(WHAT IS EXPECTED)
Look at the entries below and restate word for word the lines from the first through the one that has "Someone carried the green dokalutu".

(DATA EXTRACTS)
-- Opening Marker --

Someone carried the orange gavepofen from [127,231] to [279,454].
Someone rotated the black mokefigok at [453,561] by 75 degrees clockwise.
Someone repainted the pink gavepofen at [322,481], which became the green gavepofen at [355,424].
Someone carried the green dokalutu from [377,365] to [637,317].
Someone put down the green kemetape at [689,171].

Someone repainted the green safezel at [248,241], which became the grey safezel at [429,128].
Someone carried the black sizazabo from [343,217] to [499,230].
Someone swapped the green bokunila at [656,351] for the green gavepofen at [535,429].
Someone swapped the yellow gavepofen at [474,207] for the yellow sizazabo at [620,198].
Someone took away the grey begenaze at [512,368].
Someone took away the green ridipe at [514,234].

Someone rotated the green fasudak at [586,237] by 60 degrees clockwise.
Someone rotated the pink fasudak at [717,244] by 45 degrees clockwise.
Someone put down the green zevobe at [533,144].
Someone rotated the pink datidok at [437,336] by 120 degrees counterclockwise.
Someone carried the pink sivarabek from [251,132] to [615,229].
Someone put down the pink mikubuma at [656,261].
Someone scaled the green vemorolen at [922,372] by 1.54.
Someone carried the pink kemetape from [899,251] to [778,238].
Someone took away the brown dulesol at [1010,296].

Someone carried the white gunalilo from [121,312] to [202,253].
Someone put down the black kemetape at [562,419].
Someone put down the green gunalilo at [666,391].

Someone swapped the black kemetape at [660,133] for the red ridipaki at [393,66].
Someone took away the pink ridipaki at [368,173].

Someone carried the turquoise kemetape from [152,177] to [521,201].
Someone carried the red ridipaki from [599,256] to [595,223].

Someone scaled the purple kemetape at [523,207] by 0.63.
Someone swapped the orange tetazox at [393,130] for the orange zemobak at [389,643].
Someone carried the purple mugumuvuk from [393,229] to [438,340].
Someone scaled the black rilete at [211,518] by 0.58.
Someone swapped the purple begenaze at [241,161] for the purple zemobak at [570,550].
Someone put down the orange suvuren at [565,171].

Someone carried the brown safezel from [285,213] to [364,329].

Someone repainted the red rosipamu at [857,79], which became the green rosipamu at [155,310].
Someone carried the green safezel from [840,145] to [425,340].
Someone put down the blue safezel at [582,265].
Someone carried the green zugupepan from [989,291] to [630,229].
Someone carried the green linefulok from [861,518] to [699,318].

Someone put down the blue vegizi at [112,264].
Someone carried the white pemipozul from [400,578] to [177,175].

-- Closing Marker --

(COMPLETED EXERCISE)
Someone carried the orange gavepofen from [127,231] to [279,454].
Someone rotated the black mokefigok at [453,561] by 75 degrees clockwise.
Someone repainted the pink gavepofen at [322,481], which became the green gavepofen at [355,424].
Someone carried the green dokalutu from [377,365] to [637,317].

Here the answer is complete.